DATA EXTRACT:
--

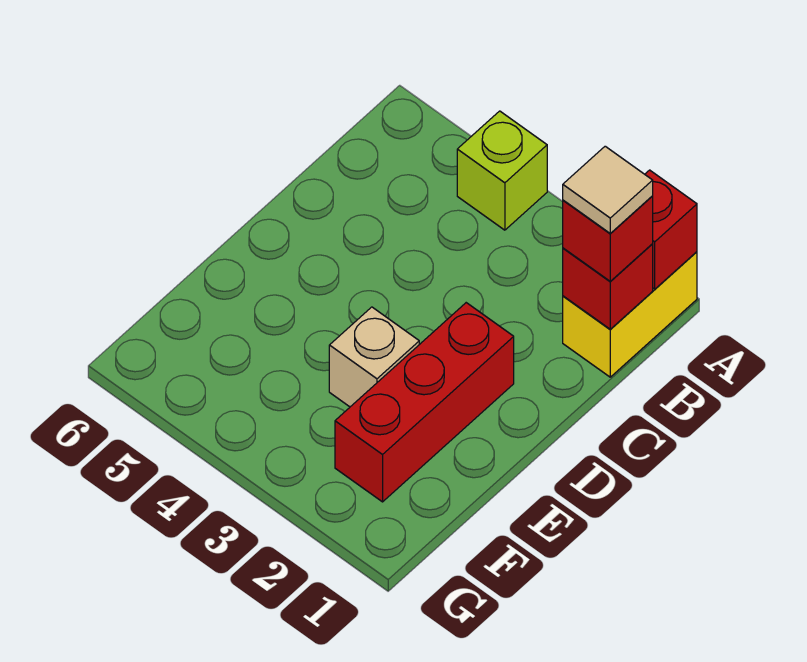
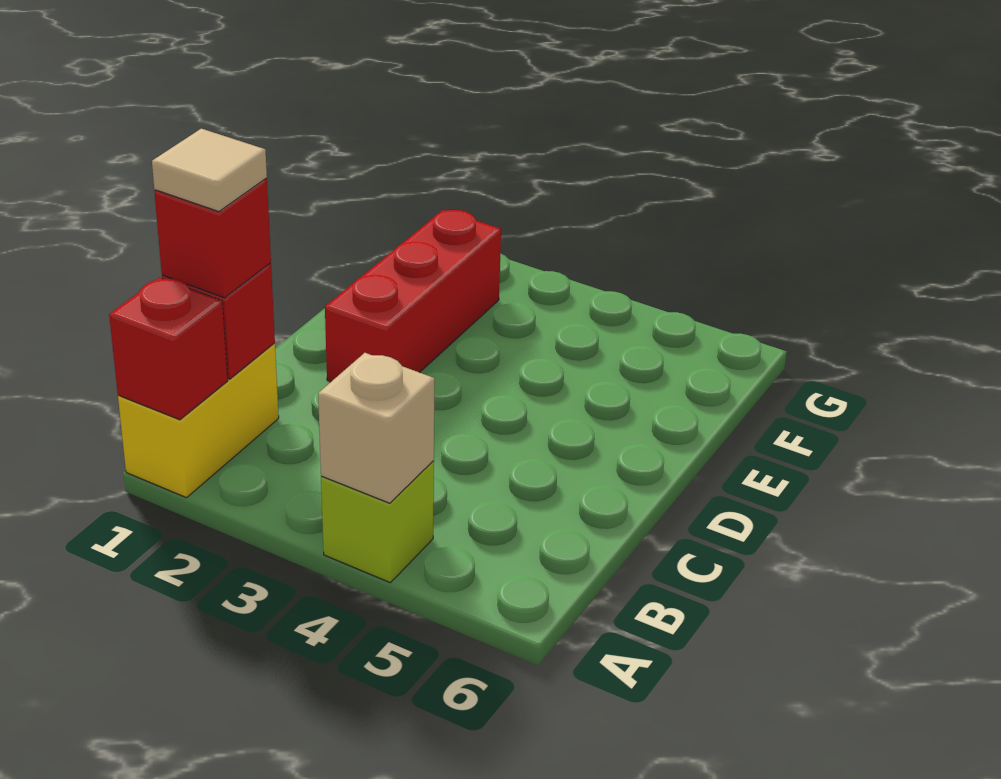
tan brick E3 level 1 -> tan brick A4 level 2

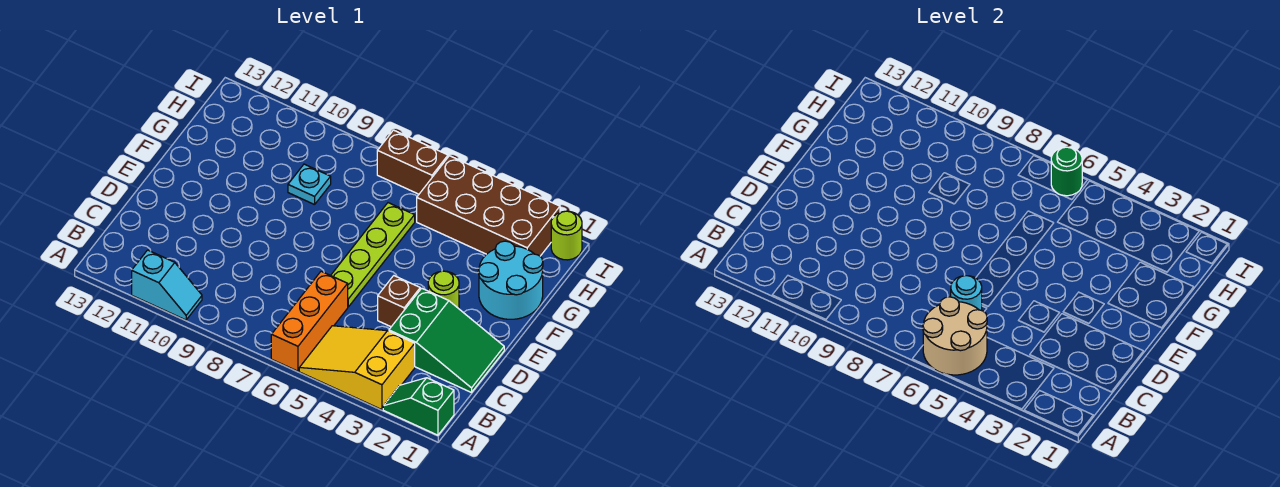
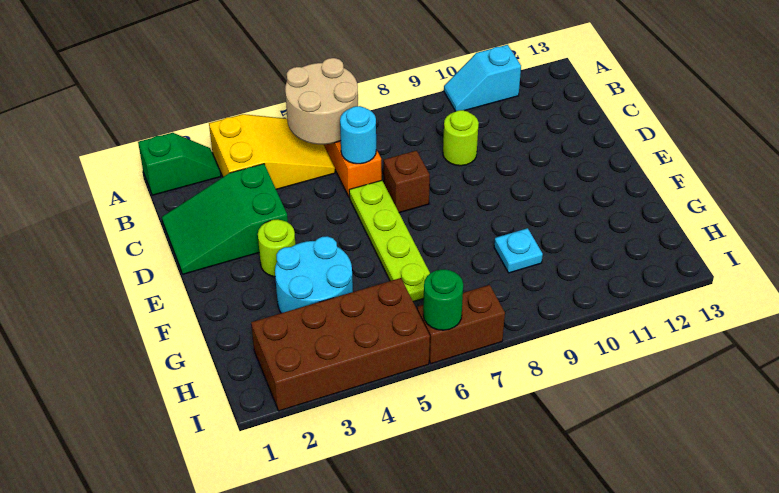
brown brick D4 level 1 -> brown brick D7 level 1
cyan round brick F1:G2 level 1 -> cyan round brick F3:G4 level 1
lime round brick I1 level 1 -> lime round brick C9 level 1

--

With the pictures removed, write the listing out word for word.

tan brick E3 level 1 -> tan brick A4 level 2

brown brick D4 level 1 -> brown brick D7 level 1
cyan round brick F1:G2 level 1 -> cyan round brick F3:G4 level 1
lime round brick I1 level 1 -> lime round brick C9 level 1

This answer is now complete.